- [WORK INSTRUCTIONS]: Please show every line in the entries below that includes the word "schottky".

(Change listing data)

__________________________________________________

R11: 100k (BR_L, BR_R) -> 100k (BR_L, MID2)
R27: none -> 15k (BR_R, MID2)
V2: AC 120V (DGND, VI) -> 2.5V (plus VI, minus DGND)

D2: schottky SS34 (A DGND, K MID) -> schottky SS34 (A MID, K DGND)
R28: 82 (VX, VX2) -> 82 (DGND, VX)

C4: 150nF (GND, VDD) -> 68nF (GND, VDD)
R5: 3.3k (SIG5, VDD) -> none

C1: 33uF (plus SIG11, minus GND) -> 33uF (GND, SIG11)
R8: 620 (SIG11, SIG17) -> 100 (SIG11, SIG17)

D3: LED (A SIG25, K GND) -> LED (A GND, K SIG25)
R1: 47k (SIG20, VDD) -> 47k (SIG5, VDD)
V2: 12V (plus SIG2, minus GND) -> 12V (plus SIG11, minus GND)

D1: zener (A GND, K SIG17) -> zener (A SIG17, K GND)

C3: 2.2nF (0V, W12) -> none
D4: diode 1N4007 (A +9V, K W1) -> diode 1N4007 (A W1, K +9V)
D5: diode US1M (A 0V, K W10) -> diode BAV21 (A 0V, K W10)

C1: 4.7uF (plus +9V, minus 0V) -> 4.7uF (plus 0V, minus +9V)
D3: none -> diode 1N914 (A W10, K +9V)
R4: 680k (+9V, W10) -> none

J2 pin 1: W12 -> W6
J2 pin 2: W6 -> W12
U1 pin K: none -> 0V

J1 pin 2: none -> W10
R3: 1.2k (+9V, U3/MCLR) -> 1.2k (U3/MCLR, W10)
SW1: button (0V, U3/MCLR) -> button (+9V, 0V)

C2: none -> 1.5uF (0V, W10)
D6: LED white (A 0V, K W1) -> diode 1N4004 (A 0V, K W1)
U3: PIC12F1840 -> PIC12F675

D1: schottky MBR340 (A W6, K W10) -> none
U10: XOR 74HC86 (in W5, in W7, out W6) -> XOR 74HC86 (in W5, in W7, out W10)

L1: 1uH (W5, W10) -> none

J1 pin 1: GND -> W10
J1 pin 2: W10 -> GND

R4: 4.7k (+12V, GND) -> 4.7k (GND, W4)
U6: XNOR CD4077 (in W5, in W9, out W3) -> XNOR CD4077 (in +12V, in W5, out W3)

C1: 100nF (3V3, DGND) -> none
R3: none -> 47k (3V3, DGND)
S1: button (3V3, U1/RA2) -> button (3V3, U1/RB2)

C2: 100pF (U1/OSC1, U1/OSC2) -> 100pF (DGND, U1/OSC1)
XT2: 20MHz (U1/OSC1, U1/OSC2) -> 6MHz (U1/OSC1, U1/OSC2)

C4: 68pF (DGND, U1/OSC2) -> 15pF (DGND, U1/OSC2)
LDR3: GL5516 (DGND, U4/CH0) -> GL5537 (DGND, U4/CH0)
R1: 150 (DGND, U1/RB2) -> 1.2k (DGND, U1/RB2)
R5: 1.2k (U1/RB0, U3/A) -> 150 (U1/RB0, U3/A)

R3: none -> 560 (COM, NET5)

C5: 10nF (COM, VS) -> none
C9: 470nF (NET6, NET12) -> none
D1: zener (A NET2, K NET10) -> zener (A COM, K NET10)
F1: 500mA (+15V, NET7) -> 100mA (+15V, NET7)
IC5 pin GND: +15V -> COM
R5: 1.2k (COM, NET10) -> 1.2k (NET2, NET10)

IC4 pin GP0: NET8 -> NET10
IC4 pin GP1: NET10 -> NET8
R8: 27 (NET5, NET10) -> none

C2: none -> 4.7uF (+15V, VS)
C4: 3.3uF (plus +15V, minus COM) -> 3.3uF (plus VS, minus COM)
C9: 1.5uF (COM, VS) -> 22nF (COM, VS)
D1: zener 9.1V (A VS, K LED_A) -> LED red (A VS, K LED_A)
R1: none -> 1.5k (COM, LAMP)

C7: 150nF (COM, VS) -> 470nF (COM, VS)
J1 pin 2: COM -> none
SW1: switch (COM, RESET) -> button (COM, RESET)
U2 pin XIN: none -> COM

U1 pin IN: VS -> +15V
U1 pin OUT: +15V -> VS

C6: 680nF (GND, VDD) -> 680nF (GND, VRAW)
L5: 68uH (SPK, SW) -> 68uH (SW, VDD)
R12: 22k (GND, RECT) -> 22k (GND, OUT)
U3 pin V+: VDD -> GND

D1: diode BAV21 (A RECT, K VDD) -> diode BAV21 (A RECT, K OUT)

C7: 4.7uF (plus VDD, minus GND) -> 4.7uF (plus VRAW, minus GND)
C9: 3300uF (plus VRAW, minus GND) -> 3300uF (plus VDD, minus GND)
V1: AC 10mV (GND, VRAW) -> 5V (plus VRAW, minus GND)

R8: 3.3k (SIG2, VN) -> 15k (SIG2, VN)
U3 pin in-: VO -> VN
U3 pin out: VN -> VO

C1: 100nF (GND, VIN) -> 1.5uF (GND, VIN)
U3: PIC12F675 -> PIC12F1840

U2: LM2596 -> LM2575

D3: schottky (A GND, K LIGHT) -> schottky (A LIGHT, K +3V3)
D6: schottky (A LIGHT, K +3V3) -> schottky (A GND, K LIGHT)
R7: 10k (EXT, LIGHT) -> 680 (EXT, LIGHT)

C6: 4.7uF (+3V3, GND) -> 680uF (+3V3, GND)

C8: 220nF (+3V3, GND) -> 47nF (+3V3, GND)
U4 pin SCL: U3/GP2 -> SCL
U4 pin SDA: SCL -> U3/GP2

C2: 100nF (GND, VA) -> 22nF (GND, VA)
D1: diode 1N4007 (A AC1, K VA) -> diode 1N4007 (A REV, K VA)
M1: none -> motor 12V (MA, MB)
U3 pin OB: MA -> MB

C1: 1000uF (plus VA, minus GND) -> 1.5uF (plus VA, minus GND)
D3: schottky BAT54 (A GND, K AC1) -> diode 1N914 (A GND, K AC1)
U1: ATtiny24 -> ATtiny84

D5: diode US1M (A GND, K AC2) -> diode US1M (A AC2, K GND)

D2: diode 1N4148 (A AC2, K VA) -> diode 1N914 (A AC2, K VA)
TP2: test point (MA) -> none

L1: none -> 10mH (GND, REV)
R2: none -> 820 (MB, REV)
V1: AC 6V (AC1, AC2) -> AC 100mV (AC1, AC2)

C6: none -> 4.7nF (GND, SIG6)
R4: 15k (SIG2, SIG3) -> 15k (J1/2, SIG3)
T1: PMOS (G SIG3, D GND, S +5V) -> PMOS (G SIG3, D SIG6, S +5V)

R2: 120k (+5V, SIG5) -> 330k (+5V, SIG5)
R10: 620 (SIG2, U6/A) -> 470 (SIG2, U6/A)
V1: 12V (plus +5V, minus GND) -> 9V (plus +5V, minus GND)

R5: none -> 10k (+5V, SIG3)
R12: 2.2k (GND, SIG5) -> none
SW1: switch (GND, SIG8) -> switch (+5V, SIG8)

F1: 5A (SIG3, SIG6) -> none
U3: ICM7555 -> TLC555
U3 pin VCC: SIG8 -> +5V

__________________________________________________

- [EXERCISE OUTPUT]:
D2: schottky SS34 (A DGND, K MID) -> schottky SS34 (A MID, K DGND)
D1: schottky MBR340 (A W6, K W10) -> none
D3: schottky (A GND, K LIGHT) -> schottky (A LIGHT, K +3V3)
D6: schottky (A LIGHT, K +3V3) -> schottky (A GND, K LIGHT)
D3: schottky BAT54 (A GND, K AC1) -> diode 1N914 (A GND, K AC1)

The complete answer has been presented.